**The task**
In the records below, find the line containing "(242, 177) = (270, 250): black" and return it together with every later line, exactly as written; pictures are to be omitted.

**Data records**
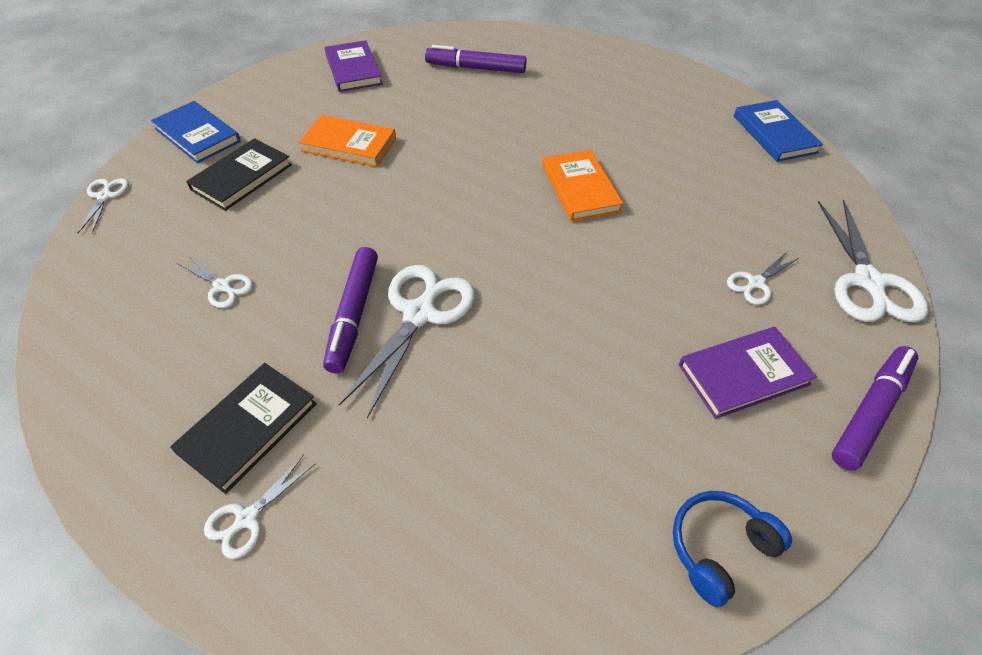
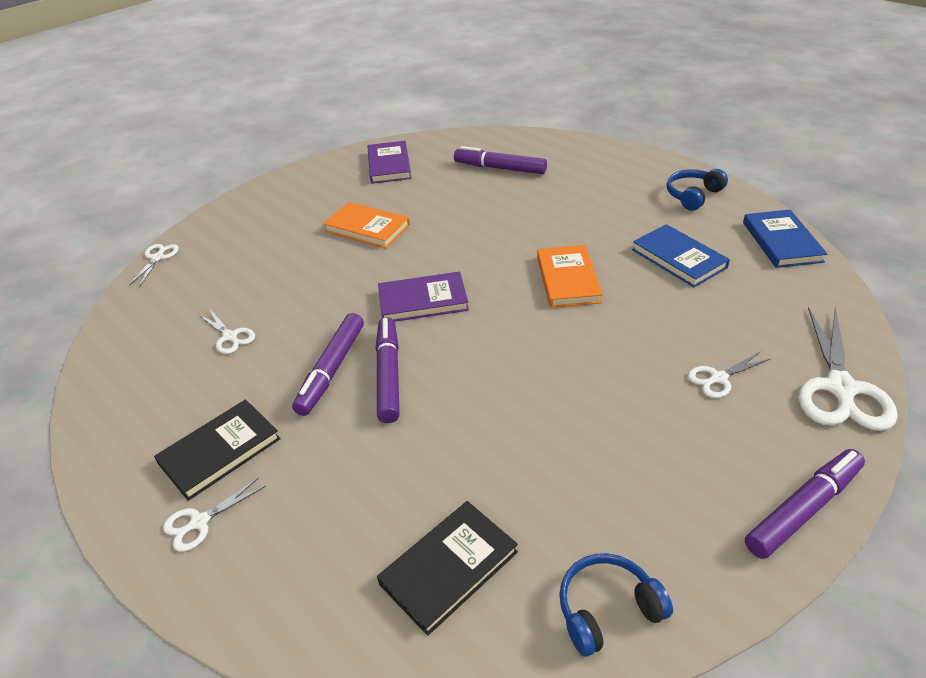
camera: 15 degrees right, 10 degrees down
(197, 135) = (243, 213): blue book -> blue book (678, 258)
(242, 177) = (270, 250): black book -> black book (449, 568)
(419, 314) = (388, 375): white scissors -> purple marker
(678, 90) = (693, 196): none -> blue headphones
(743, 374) = (680, 460): purple book -> purple book (423, 301)

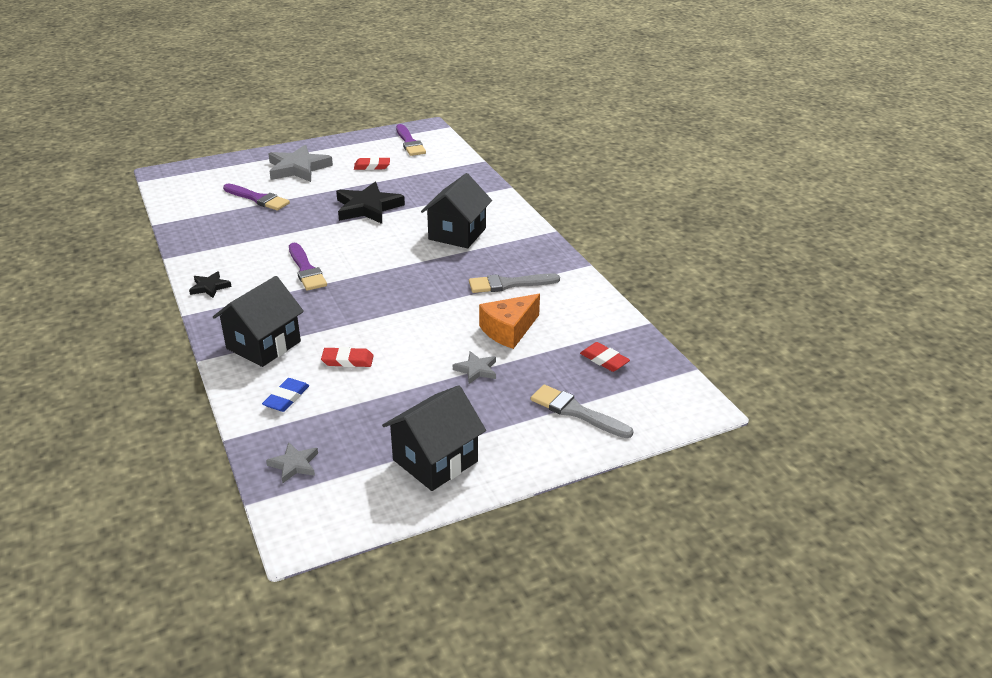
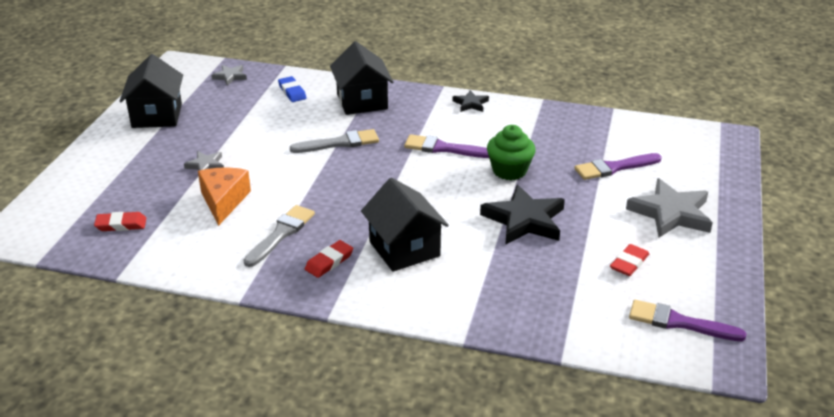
camera: 130 degrees right, 0 degrees up
(308, 233) = (509, 170): none -> green cupcake
(347, 360) = (296, 123): red eraser -> red eraser (329, 262)
(576, 412) = (101, 182): grey brush -> grey brush (339, 143)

**Output**
(242, 177) = (270, 250): black book -> black book (449, 568)
(419, 314) = (388, 375): white scissors -> purple marker
(678, 90) = (693, 196): none -> blue headphones
(743, 374) = (680, 460): purple book -> purple book (423, 301)

camera: 130 degrees right, 0 degrees up
(308, 233) = (509, 170): none -> green cupcake
(347, 360) = (296, 123): red eraser -> red eraser (329, 262)
(576, 412) = (101, 182): grey brush -> grey brush (339, 143)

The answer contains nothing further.